▶ [YOUR TASK]: Extract the records in full, leaving every picture out.
:: RECORDS FOR THE TASK ::
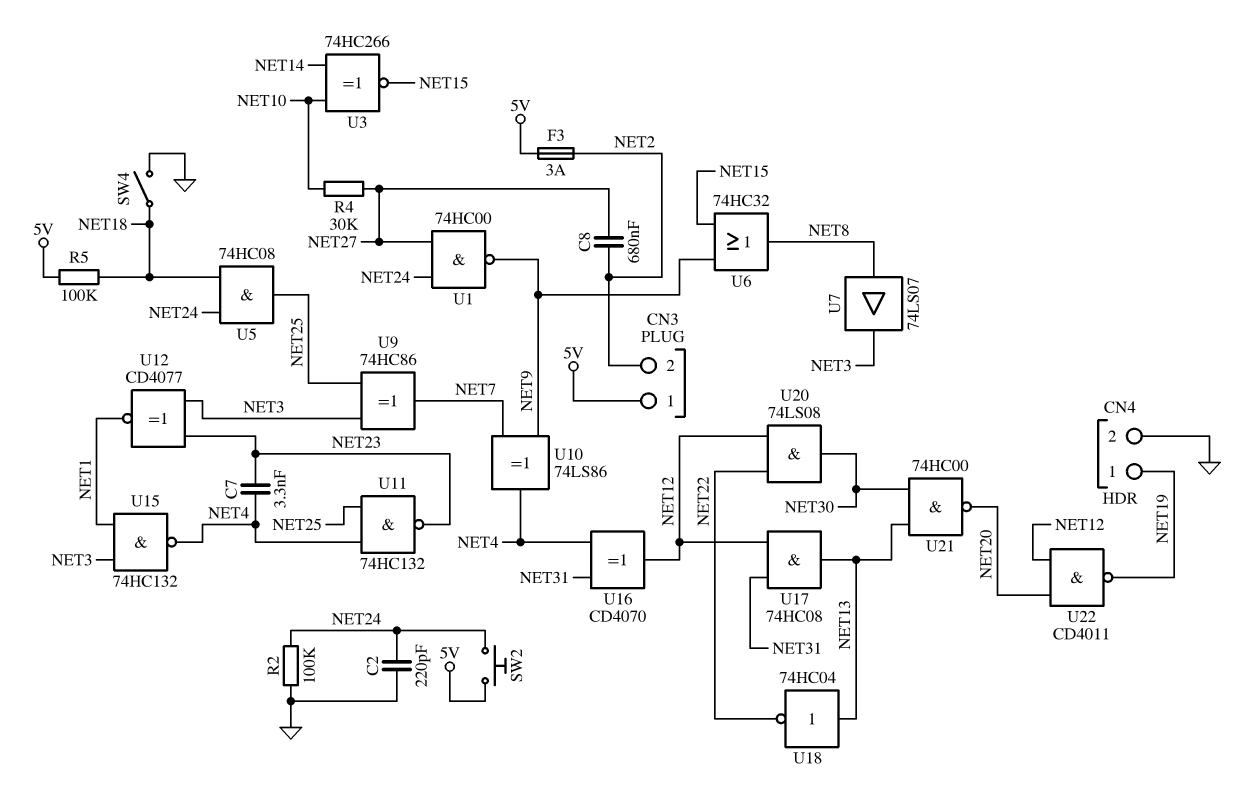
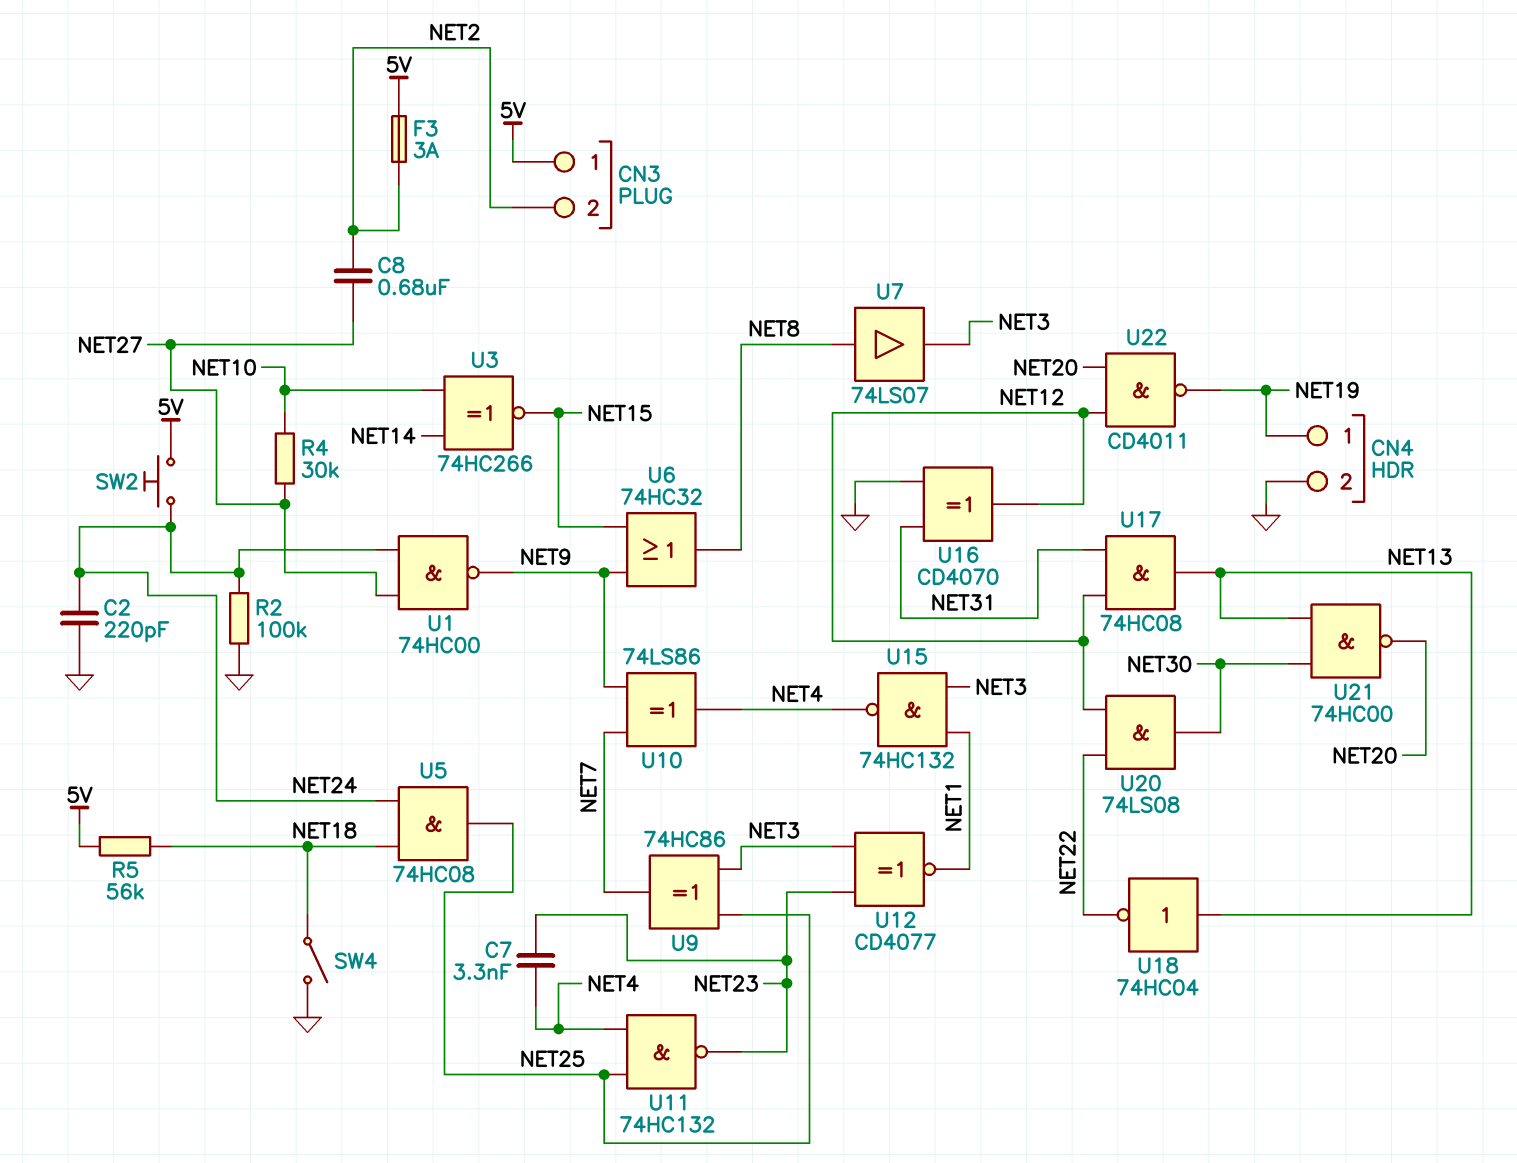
R5: 100k (5V, NET18) -> 56k (5V, NET18)
U16: XOR CD4070 (in NET4, in NET31, out NET12) -> XOR CD4070 (in GND, in NET31, out NET12)

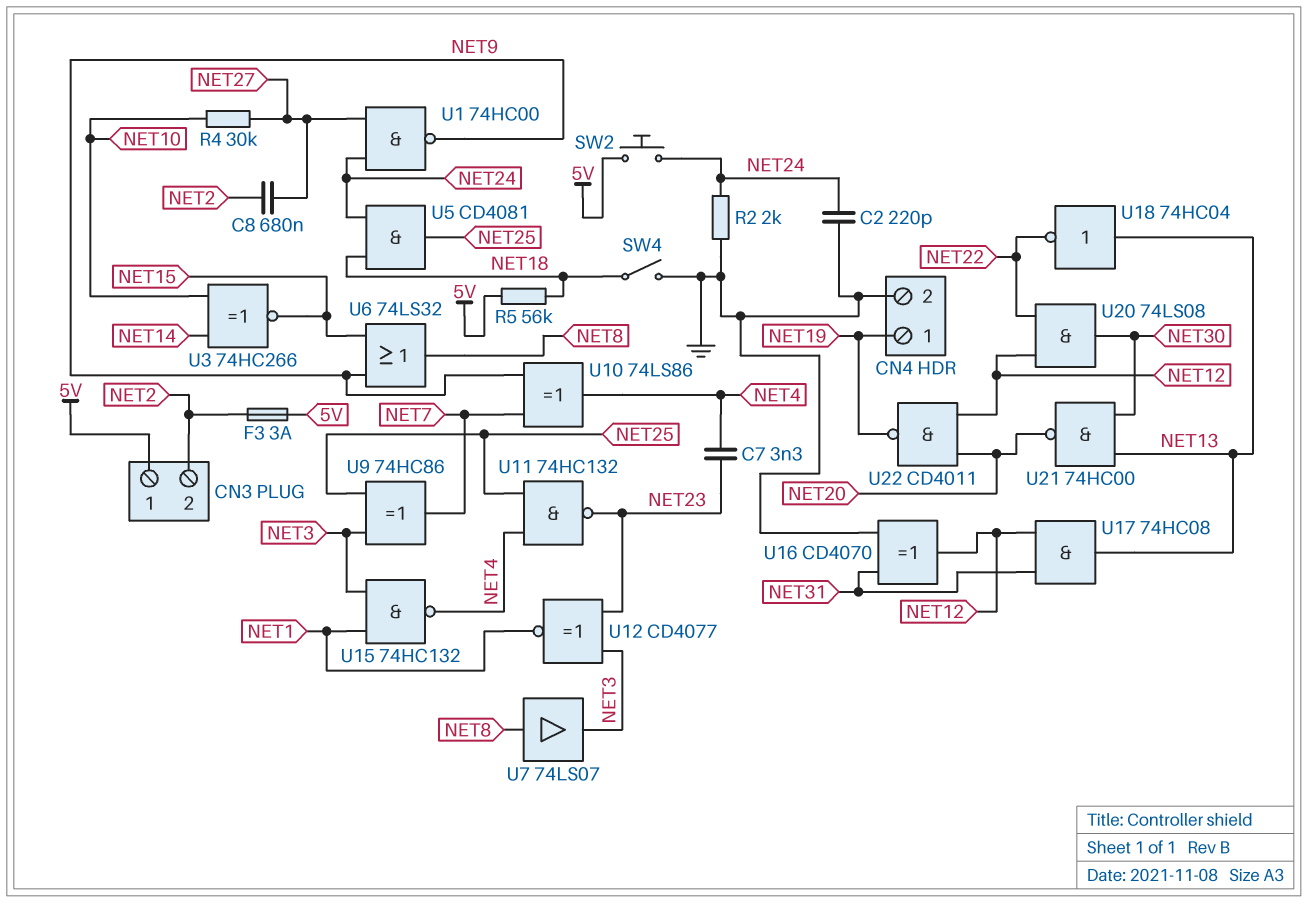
R2: 100k (GND, NET24) -> 2k (GND, NET24)
U5: AND 74HC08 (in NET18, in NET24, out NET25) -> AND CD4081 (in NET18, in NET24, out NET25)
U6: OR 74HC32 (in NET9, in NET15, out NET8) -> OR 74LS32 (in NET9, in NET15, out NET8)

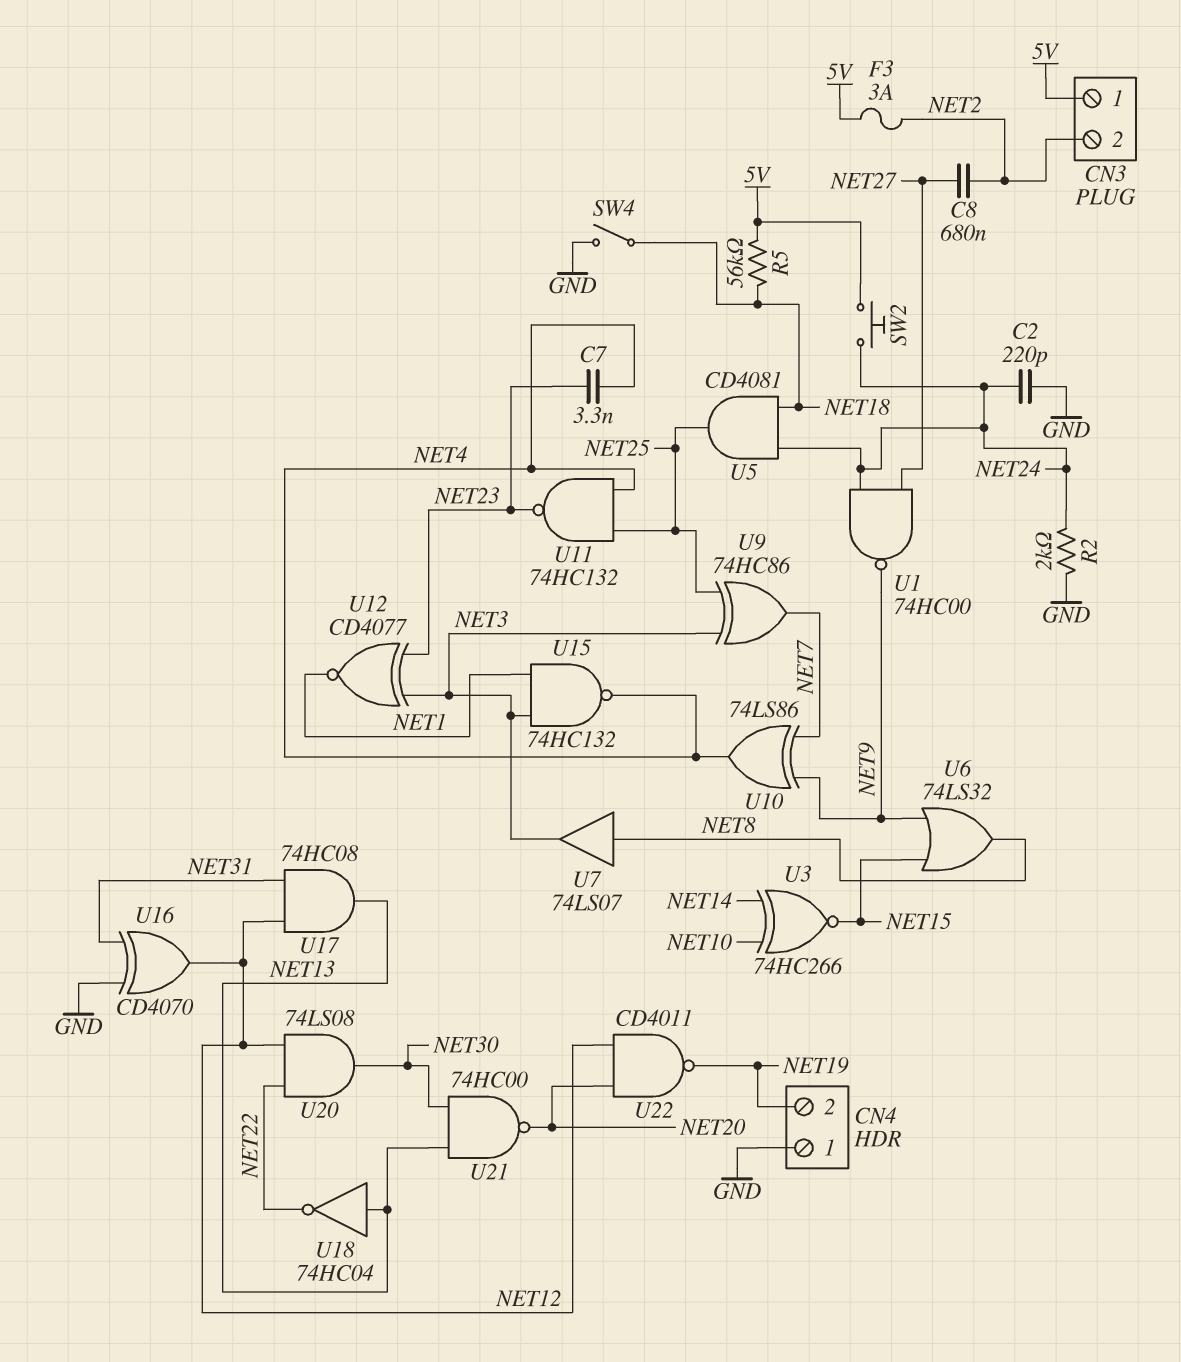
CN4 pin 1: NET19 -> GND
CN4 pin 2: GND -> NET19
R4: 30k (NET10, NET27) -> none

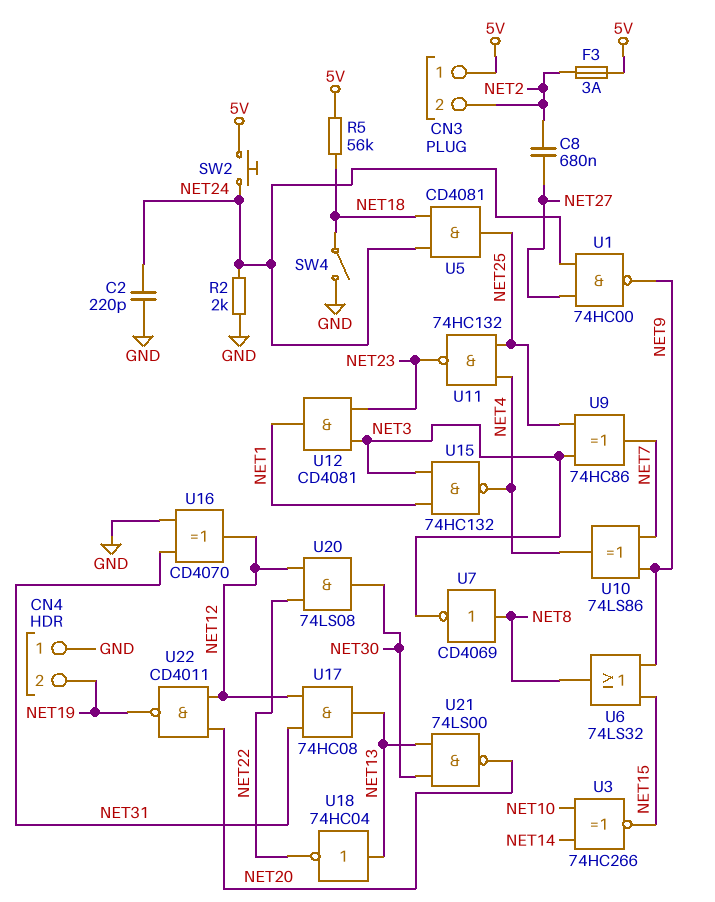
C7: 3.3nF (NET4, NET23) -> none
U7: buffer 74LS07 (in NET8, out NET3) -> NOT CD4069 (in NET8, out NET3)
U12: XNOR CD4077 (in NET3, in NET23, out NET1) -> AND CD4081 (in NET3, in NET23, out NET1)
U21: NAND 74HC00 (in NET13, in NET30, out NET20) -> NAND 74LS00 (in NET13, in NET30, out NET20)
:::
▶ [EXERCISE RESPONSE]:
R5: 100k (5V, NET18) -> 56k (5V, NET18)
U16: XOR CD4070 (in NET4, in NET31, out NET12) -> XOR CD4070 (in GND, in NET31, out NET12)

R2: 100k (GND, NET24) -> 2k (GND, NET24)
U5: AND 74HC08 (in NET18, in NET24, out NET25) -> AND CD4081 (in NET18, in NET24, out NET25)
U6: OR 74HC32 (in NET9, in NET15, out NET8) -> OR 74LS32 (in NET9, in NET15, out NET8)

CN4 pin 1: NET19 -> GND
CN4 pin 2: GND -> NET19
R4: 30k (NET10, NET27) -> none

C7: 3.3nF (NET4, NET23) -> none
U7: buffer 74LS07 (in NET8, out NET3) -> NOT CD4069 (in NET8, out NET3)
U12: XNOR CD4077 (in NET3, in NET23, out NET1) -> AND CD4081 (in NET3, in NET23, out NET1)
U21: NAND 74HC00 (in NET13, in NET30, out NET20) -> NAND 74LS00 (in NET13, in NET30, out NET20)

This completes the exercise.